**INPUT DATA**:
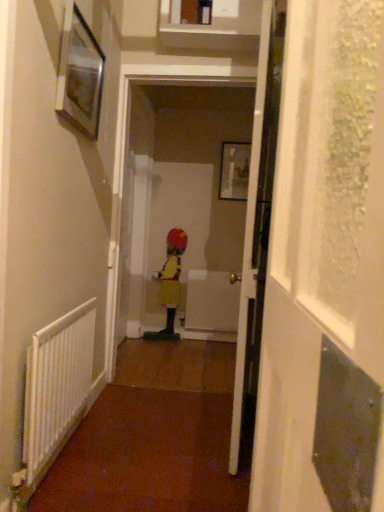
Question: Are yellow matte dress at center and white plastic radiator at left making contact?

Choices:
 (A) yes
 (B) no

Answer: (B)

Question: Is yellow matte dress at center facing away from white plastic radiator at left?

Choices:
 (A) no
 (B) yes

Answer: (A)

Question: Would you say yellow matte dress at center is a long distance from white plastic radiator at left?

Choices:
 (A) no
 (B) yes

Answer: (B)

Question: Is yellow matte dress at center to the right of white plastic radiator at left from the viewer's perspective?

Choices:
 (A) no
 (B) yes

Answer: (B)

Question: Is yellow matte dress at center bigger than white plastic radiator at left?

Choices:
 (A) no
 (B) yes

Answer: (B)

Question: Can you confirm if yellow matte dress at center is taller than white plastic radiator at left?

Choices:
 (A) yes
 (B) no

Answer: (A)

Question: Is white glossy door at center directly adjacent to metallic silver picture frame at upper left, placed as the first picture frame when sorted from left to right?

Choices:
 (A) yes
 (B) no

Answer: (B)

Question: From the image's perspective, would you say white glossy door at center is shown under metallic silver picture frame at upper left, which is the first picture frame from front to back?

Choices:
 (A) yes
 (B) no

Answer: (A)

Question: Does white glossy door at center lie in front of metallic silver picture frame at upper left, placed as the first picture frame when sorted from left to right?

Choices:
 (A) yes
 (B) no

Answer: (B)

Question: From the image's perspective, does white glossy door at center appear higher than metallic silver picture frame at upper left, marked as the 2th picture frame in a back-to-front arrangement?

Choices:
 (A) yes
 (B) no

Answer: (B)

Question: Considering the relative sizes of white glossy door at center and metallic silver picture frame at upper left, which ranks as the second picture frame in right-to-left order, in the image provided, is white glossy door at center wider than metallic silver picture frame at upper left, which ranks as the second picture frame in right-to-left order,?

Choices:
 (A) no
 (B) yes

Answer: (B)

Question: Is white glossy door at center smaller than metallic silver picture frame at upper left, placed as the first picture frame when sorted from left to right?

Choices:
 (A) yes
 (B) no

Answer: (B)

Question: Is transparent textured screen door at right outside of metallic silver picture frame at upper left, marked as the 2th picture frame in a back-to-front arrangement?

Choices:
 (A) yes
 (B) no

Answer: (A)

**THE REQUEST**: From the listing above, pull out each line that contains the word "glossy" and copy it whole.

**OUTPUT BELOW**:
Question: Is white glossy door at center directly adjacent to metallic silver picture frame at upper left, placed as the first picture frame when sorted from left to right?
Question: From the image's perspective, would you say white glossy door at center is shown under metallic silver picture frame at upper left, which is the first picture frame from front to back?
Question: Does white glossy door at center lie in front of metallic silver picture frame at upper left, placed as the first picture frame when sorted from left to right?
Question: From the image's perspective, does white glossy door at center appear higher than metallic silver picture frame at upper left, marked as the 2th picture frame in a back-to-front arrangement?
Question: Considering the relative sizes of white glossy door at center and metallic silver picture frame at upper left, which ranks as the second picture frame in right-to-left order, in the image provided, is white glossy door at center wider than metallic silver picture frame at upper left, which ranks as the second picture frame in right-to-left order,?
Question: Is white glossy door at center smaller than metallic silver picture frame at upper left, placed as the first picture frame when sorted from left to right?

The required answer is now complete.